EXERCISE DATA:
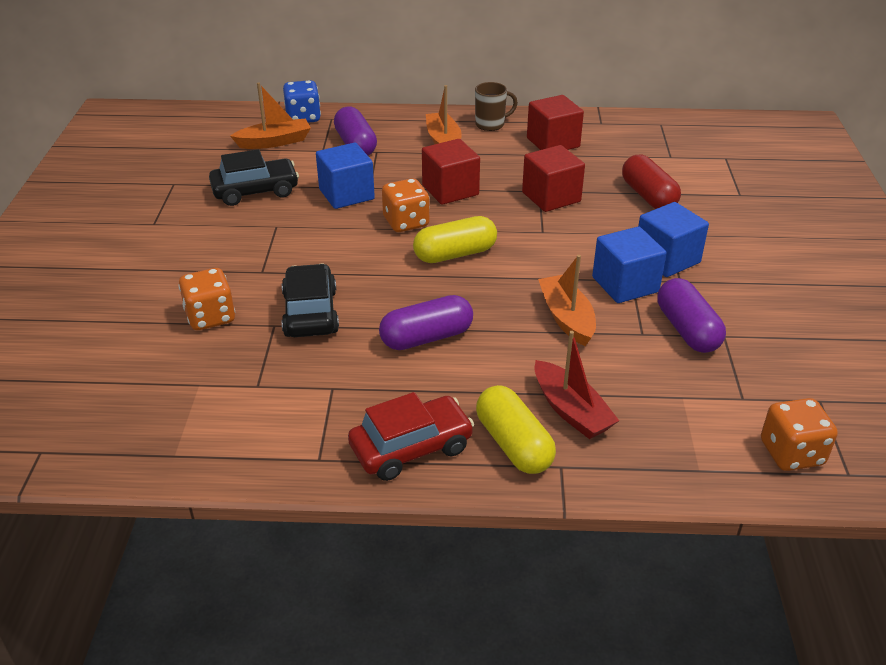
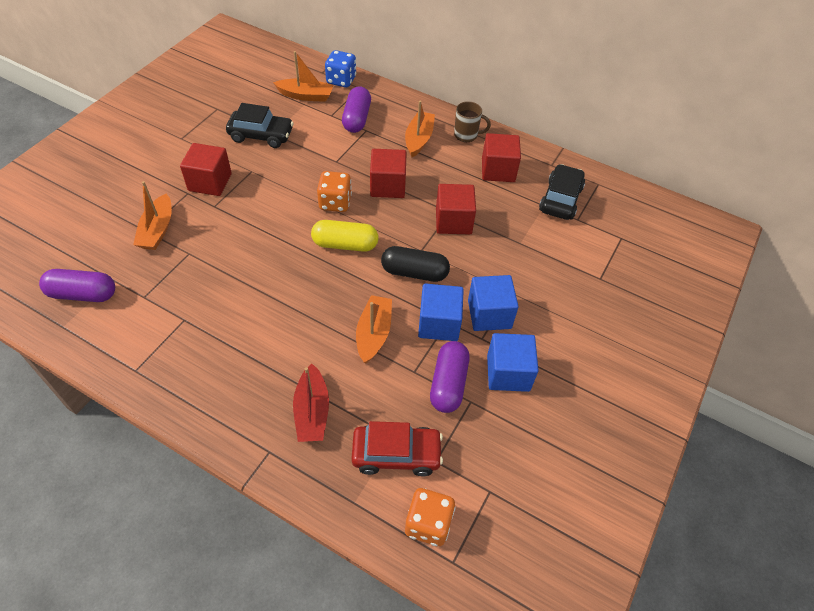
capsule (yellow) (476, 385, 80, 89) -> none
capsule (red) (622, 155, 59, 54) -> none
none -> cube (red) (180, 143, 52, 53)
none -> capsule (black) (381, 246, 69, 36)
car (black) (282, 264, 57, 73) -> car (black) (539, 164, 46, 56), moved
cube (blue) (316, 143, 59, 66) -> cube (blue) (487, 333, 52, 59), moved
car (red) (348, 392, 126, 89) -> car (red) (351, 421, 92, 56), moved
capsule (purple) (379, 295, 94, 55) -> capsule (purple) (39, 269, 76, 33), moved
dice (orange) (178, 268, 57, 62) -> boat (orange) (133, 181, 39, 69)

AIM OF THE EXERCISE:
Taking the line that contains "cube (blue) (316, 143, 59, 66)" as the first and the last line of the material as the final one, transcribe that span exactly and include nothing else.

EXERCISE RESULT:
cube (blue) (316, 143, 59, 66) -> cube (blue) (487, 333, 52, 59), moved
car (red) (348, 392, 126, 89) -> car (red) (351, 421, 92, 56), moved
capsule (purple) (379, 295, 94, 55) -> capsule (purple) (39, 269, 76, 33), moved
dice (orange) (178, 268, 57, 62) -> boat (orange) (133, 181, 39, 69)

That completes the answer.